#### TASK
Word for word, repeat each line of the listing below.

#### DATASET ENTRIES
***

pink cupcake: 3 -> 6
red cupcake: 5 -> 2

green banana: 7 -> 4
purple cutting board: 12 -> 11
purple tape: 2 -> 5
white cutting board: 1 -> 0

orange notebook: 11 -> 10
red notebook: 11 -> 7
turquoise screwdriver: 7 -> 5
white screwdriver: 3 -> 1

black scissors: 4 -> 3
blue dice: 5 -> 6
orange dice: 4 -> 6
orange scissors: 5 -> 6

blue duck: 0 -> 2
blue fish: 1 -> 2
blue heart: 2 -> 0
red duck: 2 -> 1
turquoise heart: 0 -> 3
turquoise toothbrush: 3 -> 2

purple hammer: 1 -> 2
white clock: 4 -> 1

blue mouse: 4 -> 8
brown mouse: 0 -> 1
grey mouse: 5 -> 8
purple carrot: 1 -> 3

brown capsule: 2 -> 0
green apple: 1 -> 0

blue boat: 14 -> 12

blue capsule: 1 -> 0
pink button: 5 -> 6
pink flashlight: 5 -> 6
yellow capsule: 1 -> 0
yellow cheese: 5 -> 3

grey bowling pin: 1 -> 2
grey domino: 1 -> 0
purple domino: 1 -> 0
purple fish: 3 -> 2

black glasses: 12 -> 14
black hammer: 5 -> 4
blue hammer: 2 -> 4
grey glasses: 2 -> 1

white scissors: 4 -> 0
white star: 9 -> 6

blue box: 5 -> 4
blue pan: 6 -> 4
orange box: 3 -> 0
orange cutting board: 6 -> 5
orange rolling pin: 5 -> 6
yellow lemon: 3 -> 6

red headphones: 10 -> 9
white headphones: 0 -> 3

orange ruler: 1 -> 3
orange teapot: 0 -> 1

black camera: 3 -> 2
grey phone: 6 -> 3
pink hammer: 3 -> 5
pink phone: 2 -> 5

***

#### SOLUTION
pink cupcake: 3 -> 6
red cupcake: 5 -> 2

green banana: 7 -> 4
purple cutting board: 12 -> 11
purple tape: 2 -> 5
white cutting board: 1 -> 0

orange notebook: 11 -> 10
red notebook: 11 -> 7
turquoise screwdriver: 7 -> 5
white screwdriver: 3 -> 1

black scissors: 4 -> 3
blue dice: 5 -> 6
orange dice: 4 -> 6
orange scissors: 5 -> 6

blue duck: 0 -> 2
blue fish: 1 -> 2
blue heart: 2 -> 0
red duck: 2 -> 1
turquoise heart: 0 -> 3
turquoise toothbrush: 3 -> 2

purple hammer: 1 -> 2
white clock: 4 -> 1

blue mouse: 4 -> 8
brown mouse: 0 -> 1
grey mouse: 5 -> 8
purple carrot: 1 -> 3

brown capsule: 2 -> 0
green apple: 1 -> 0

blue boat: 14 -> 12

blue capsule: 1 -> 0
pink button: 5 -> 6
pink flashlight: 5 -> 6
yellow capsule: 1 -> 0
yellow cheese: 5 -> 3

grey bowling pin: 1 -> 2
grey domino: 1 -> 0
purple domino: 1 -> 0
purple fish: 3 -> 2

black glasses: 12 -> 14
black hammer: 5 -> 4
blue hammer: 2 -> 4
grey glasses: 2 -> 1

white scissors: 4 -> 0
white star: 9 -> 6

blue box: 5 -> 4
blue pan: 6 -> 4
orange box: 3 -> 0
orange cutting board: 6 -> 5
orange rolling pin: 5 -> 6
yellow lemon: 3 -> 6

red headphones: 10 -> 9
white headphones: 0 -> 3

orange ruler: 1 -> 3
orange teapot: 0 -> 1

black camera: 3 -> 2
grey phone: 6 -> 3
pink hammer: 3 -> 5
pink phone: 2 -> 5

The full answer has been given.